REQUIREMENT: Write out the lines below once more, exactly as they appear. Do not include pictures.

DATA FOR REVIEW:
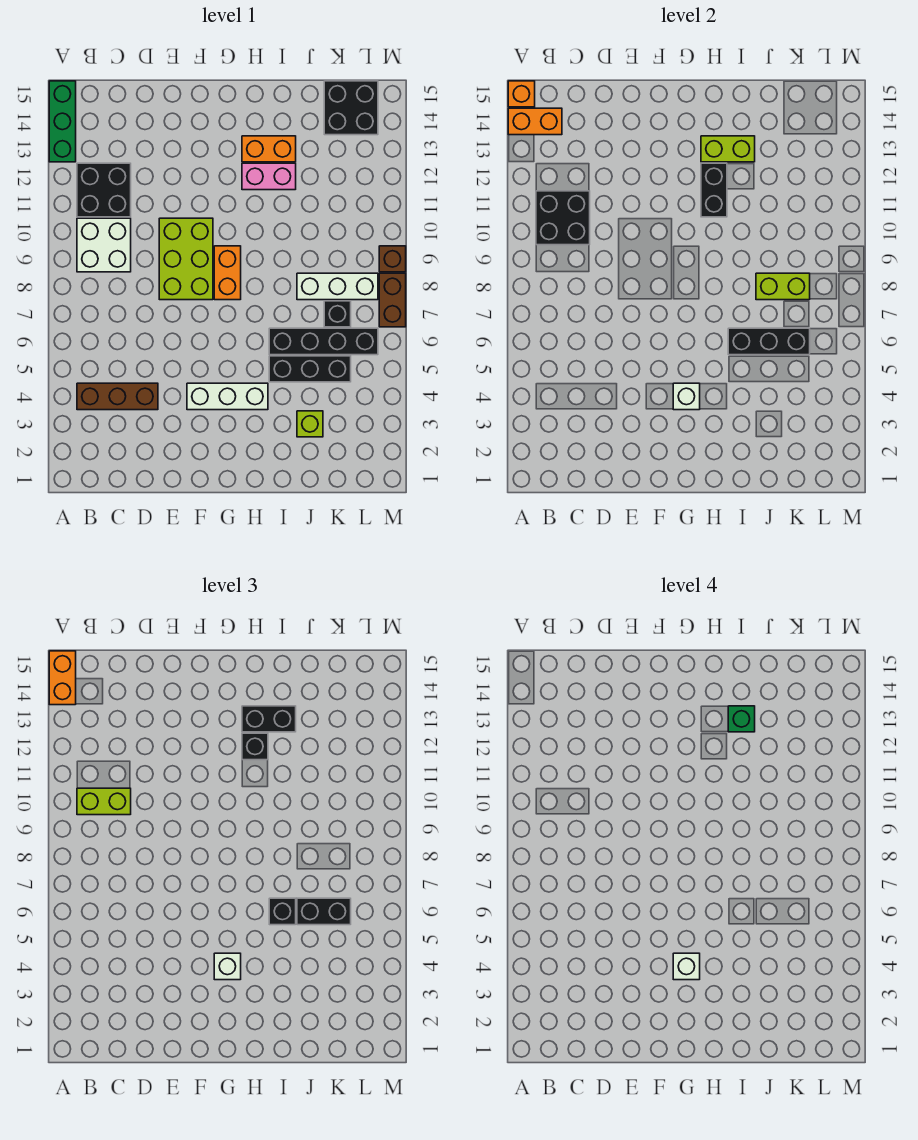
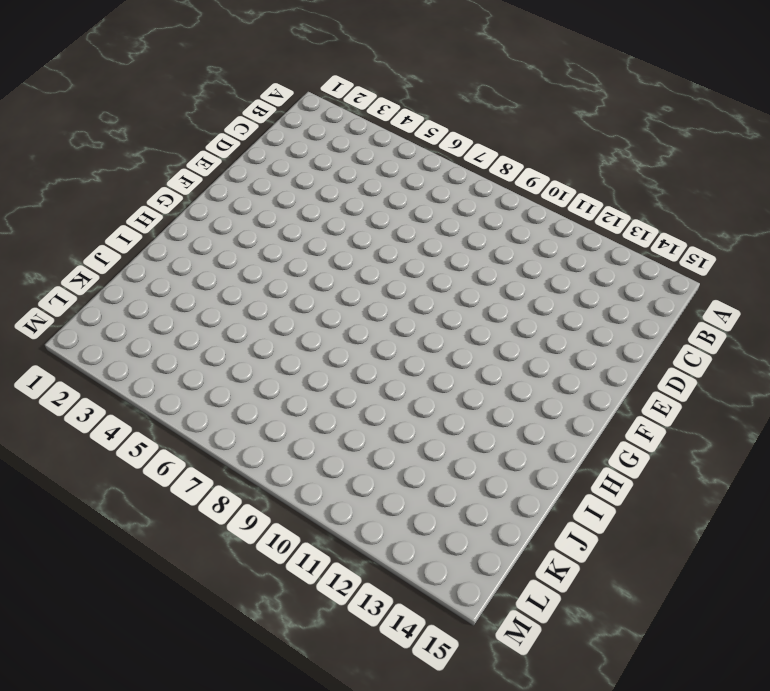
none -> green brick A13:A15 level 1
none -> brown brick B4:D4 level 1
none -> white brick B9:C10 level 1
none -> black brick B11:C12 level 1

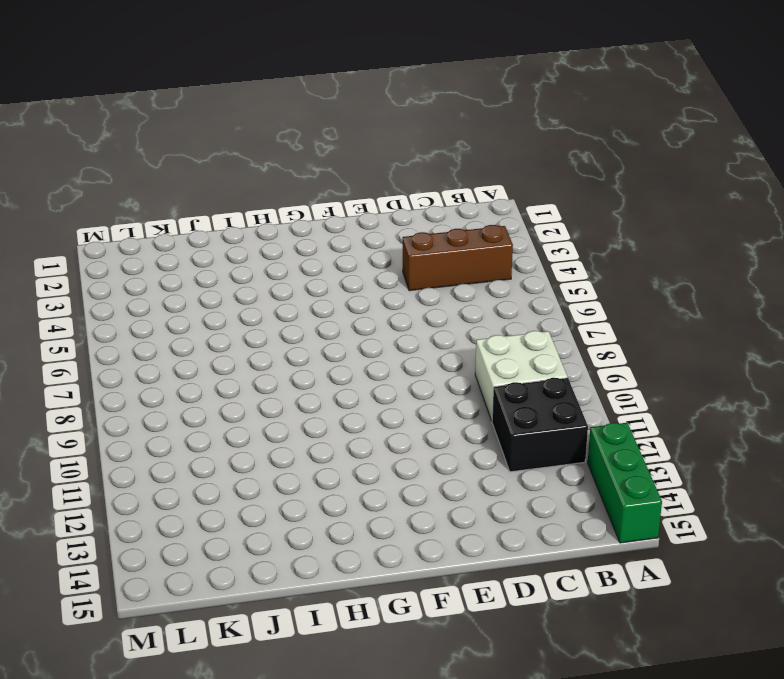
none -> lime brick E8:F10 level 1
none -> white brick F4:H4 level 1
none -> orange brick G8:G9 level 1
none -> pink brick H12:I12 level 1

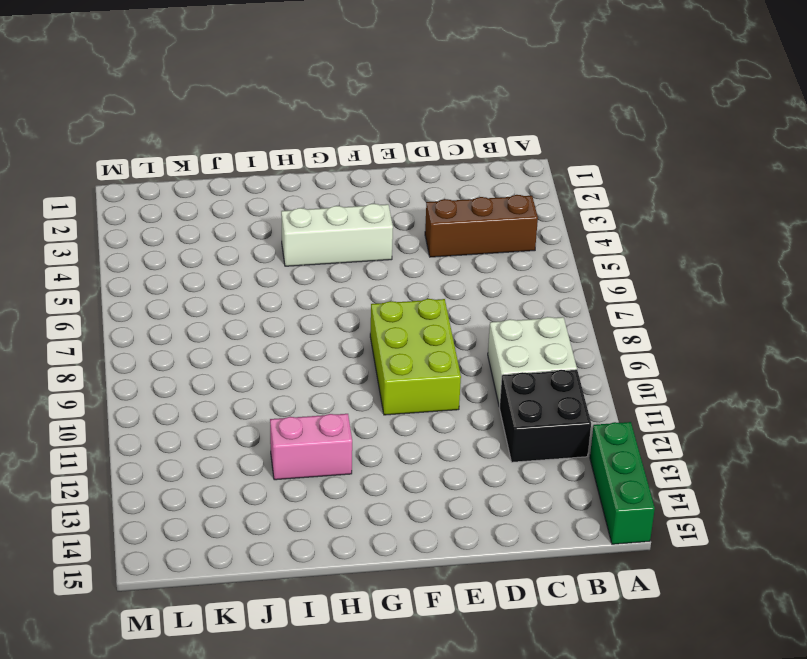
none -> orange brick G8:G9 level 1
none -> orange brick H13:I13 level 1
none -> black brick I5:K5 level 1
none -> black brick I6:L6 level 1

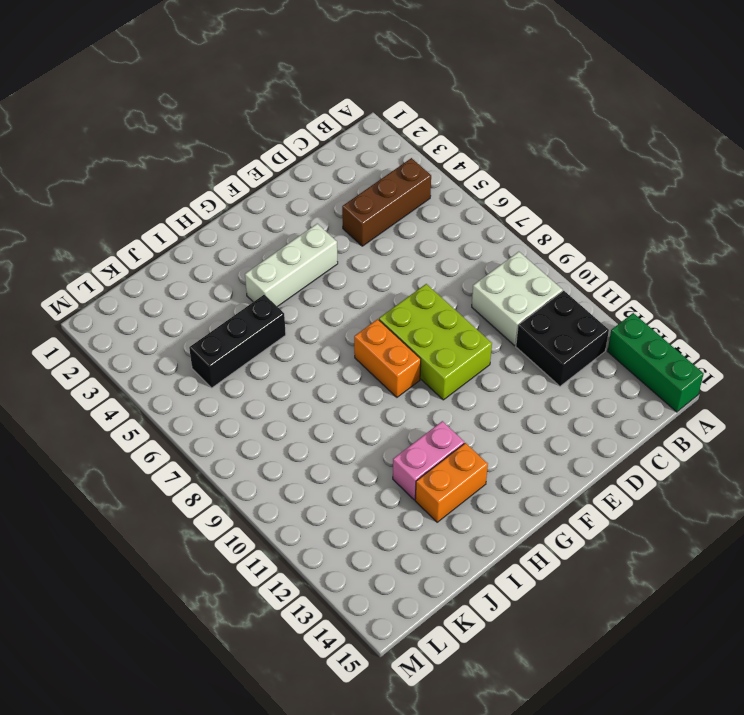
none -> black brick I6:L6 level 1
none -> lime brick J3 level 1
none -> white brick J8:L8 level 1
none -> black brick K7 level 1

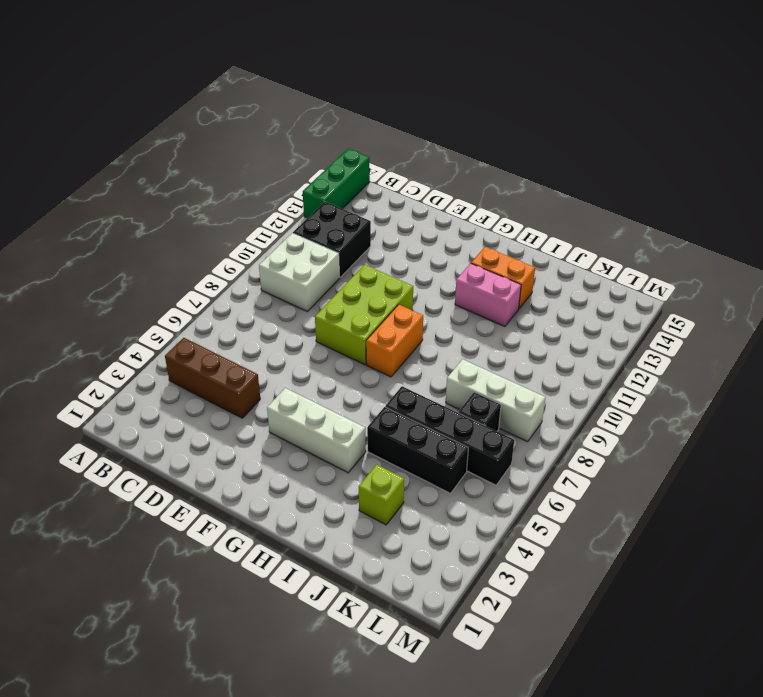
none -> black brick K14:L15 level 1
none -> brown brick M7:M8 level 1
none -> brown brick M9 level 1
none -> orange brick A14:B14 level 2

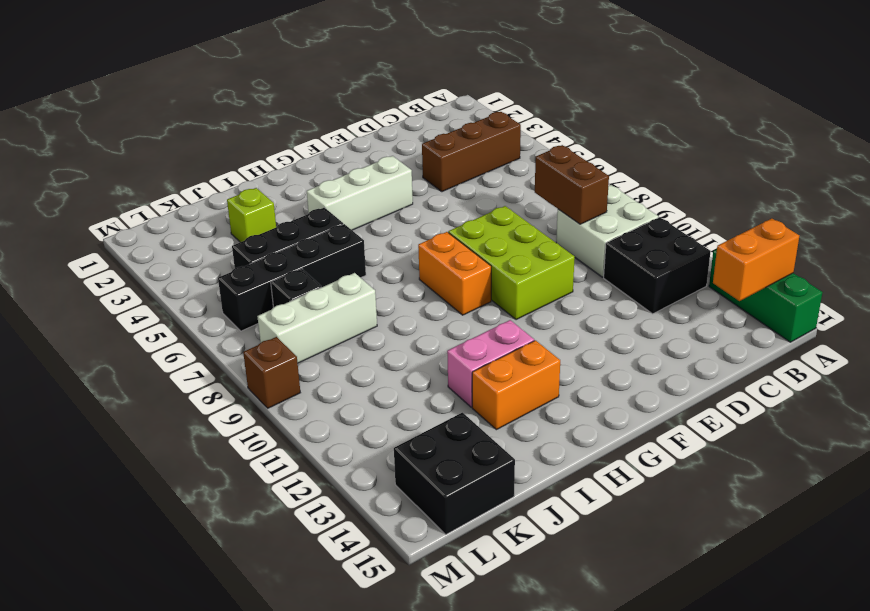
brown brick C8:C9 level 2 -> brown brick M7:M8 level 1
none -> orange brick A15 level 2
none -> black brick B10:C11 level 2
none -> white brick G4 level 2
none -> black brick H11:H12 level 2

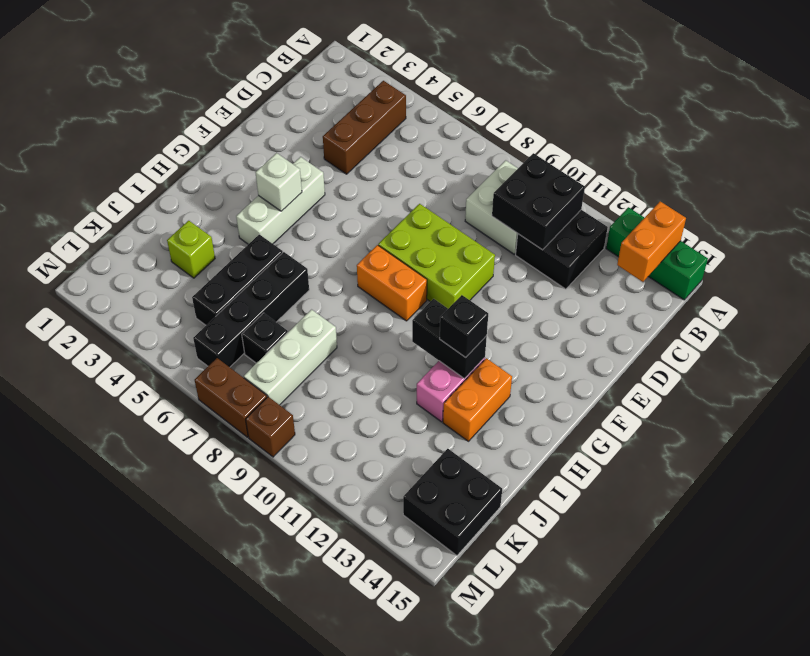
none -> orange brick A15 level 2
none -> lime brick H13:I13 level 2
none -> black brick I6:K6 level 2
none -> lime brick J8:K8 level 2

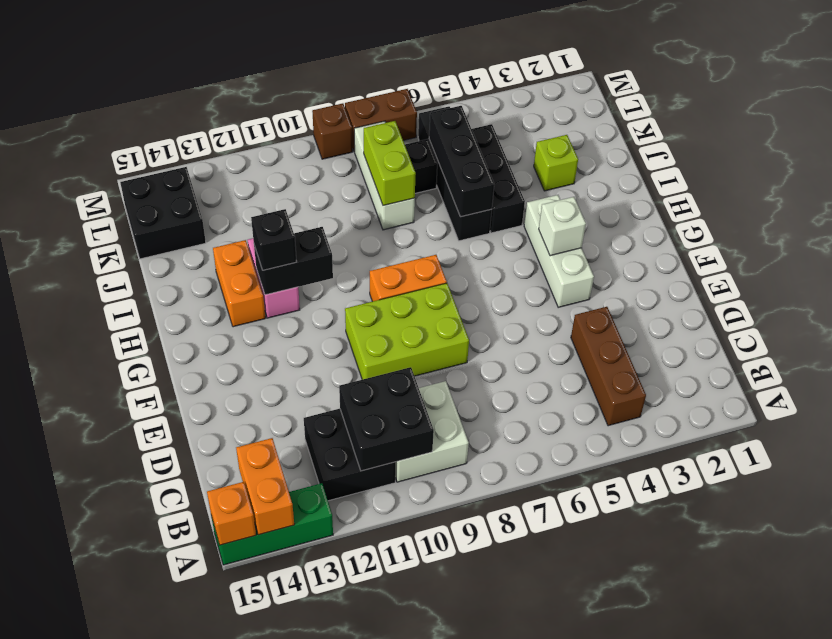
none -> lime brick H13:I13 level 2
none -> orange brick A14:A15 level 3
none -> lime brick B10:C10 level 3
none -> white brick G4 level 3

REPLY TO THE TASK:
none -> green brick A13:A15 level 1
none -> brown brick B4:D4 level 1
none -> white brick B9:C10 level 1
none -> black brick B11:C12 level 1

none -> lime brick E8:F10 level 1
none -> white brick F4:H4 level 1
none -> orange brick G8:G9 level 1
none -> pink brick H12:I12 level 1

none -> orange brick G8:G9 level 1
none -> orange brick H13:I13 level 1
none -> black brick I5:K5 level 1
none -> black brick I6:L6 level 1

none -> black brick I6:L6 level 1
none -> lime brick J3 level 1
none -> white brick J8:L8 level 1
none -> black brick K7 level 1

none -> black brick K14:L15 level 1
none -> brown brick M7:M8 level 1
none -> brown brick M9 level 1
none -> orange brick A14:B14 level 2

brown brick C8:C9 level 2 -> brown brick M7:M8 level 1
none -> orange brick A15 level 2
none -> black brick B10:C11 level 2
none -> white brick G4 level 2
none -> black brick H11:H12 level 2

none -> orange brick A15 level 2
none -> lime brick H13:I13 level 2
none -> black brick I6:K6 level 2
none -> lime brick J8:K8 level 2

none -> lime brick H13:I13 level 2
none -> orange brick A14:A15 level 3
none -> lime brick B10:C10 level 3
none -> white brick G4 level 3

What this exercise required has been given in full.